(Data records)
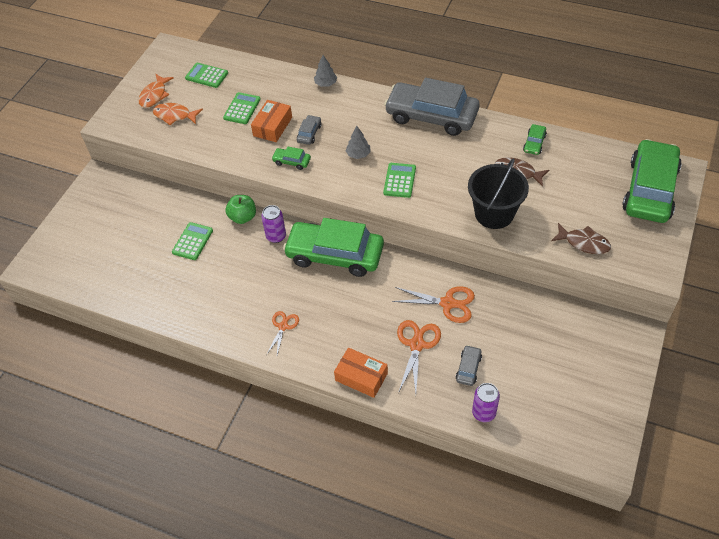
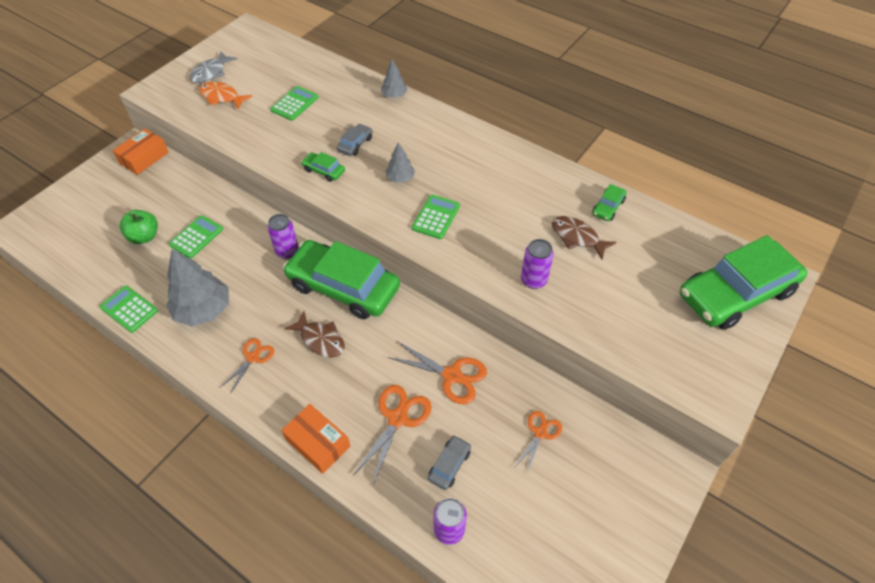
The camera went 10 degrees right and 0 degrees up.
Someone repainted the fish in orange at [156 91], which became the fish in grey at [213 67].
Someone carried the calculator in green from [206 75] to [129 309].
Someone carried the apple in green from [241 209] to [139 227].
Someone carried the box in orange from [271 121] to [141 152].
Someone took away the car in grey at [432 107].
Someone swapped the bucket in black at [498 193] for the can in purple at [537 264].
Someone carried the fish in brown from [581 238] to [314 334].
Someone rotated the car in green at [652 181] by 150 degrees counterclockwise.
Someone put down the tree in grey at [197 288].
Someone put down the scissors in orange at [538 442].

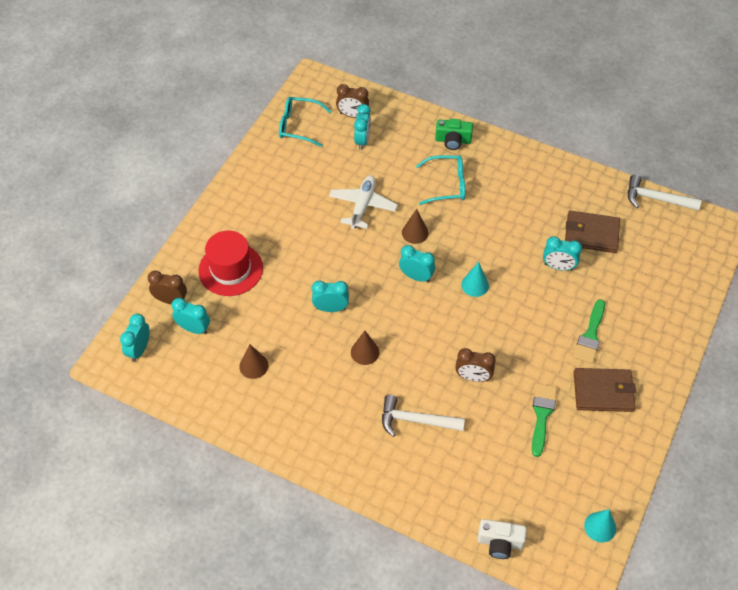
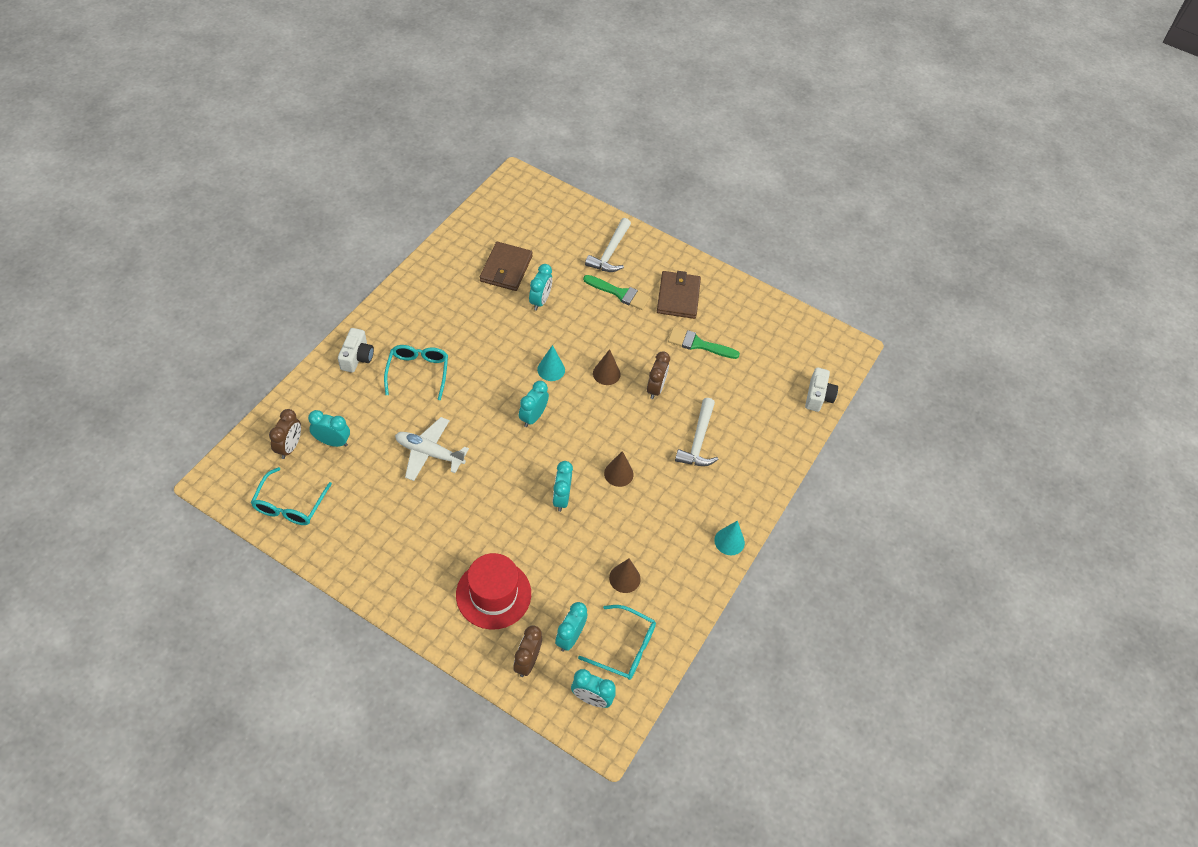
The camera went 90 degrees left and 0 degrees up.
Someone carried the cone in brown from [415 226] to [606 367].
Someone repainted the camera in green at [454 134], which became the camera in white at [356 350].
Someone carried the cone in turquoise from [600 525] to [729 537].
Someone carried the hammer in white from [665 193] to [608 245].
Someone put down the glasses in turquoise at [617 642].

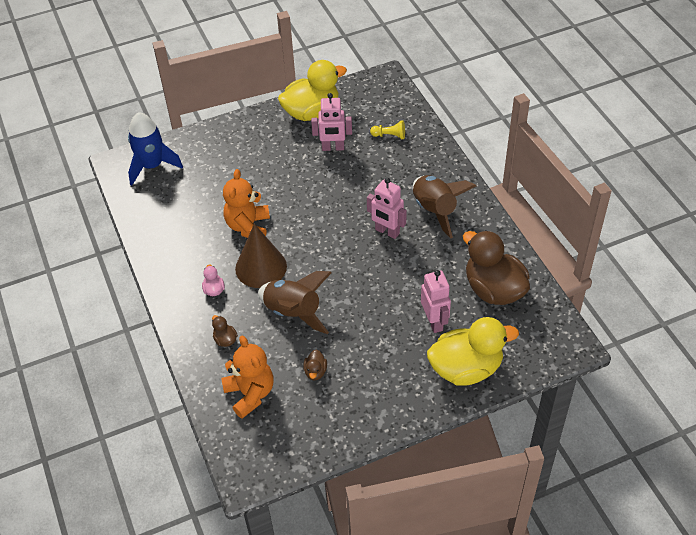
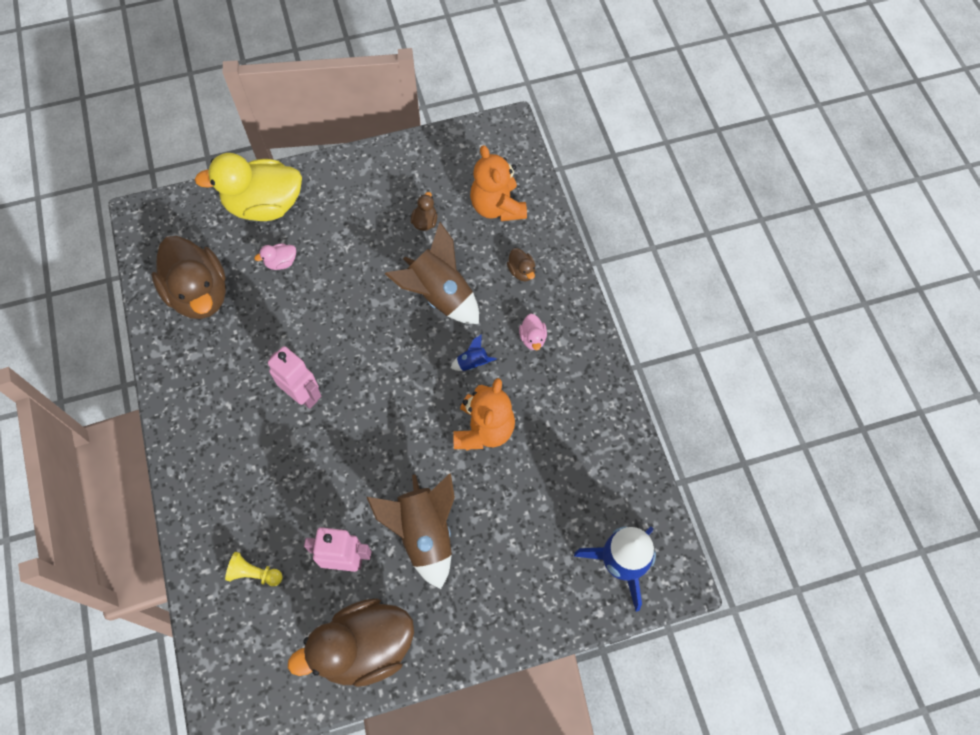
The camera went 175 degrees left and 15 degrees up.
Someone swapped the cone in brown at [261 256] for the rocket in blue at [474 352].
Someone repainted the duck in yellow at [312 90], which became the duck in brown at [351 642].
Someone carried the rocket in brown from [444 207] to [411 531].
Someone swapped the robot in pink at [436 301] for the duck in pink at [275 256].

### Assignment
Return word for word the line bearing "Someone put down the glasses" and every later line of the entries, but none of the pictures.

### Task result
Someone put down the glasses in turquoise at [617 642].

The camera went 175 degrees left and 15 degrees up.
Someone swapped the cone in brown at [261 256] for the rocket in blue at [474 352].
Someone repainted the duck in yellow at [312 90], which became the duck in brown at [351 642].
Someone carried the rocket in brown from [444 207] to [411 531].
Someone swapped the robot in pink at [436 301] for the duck in pink at [275 256].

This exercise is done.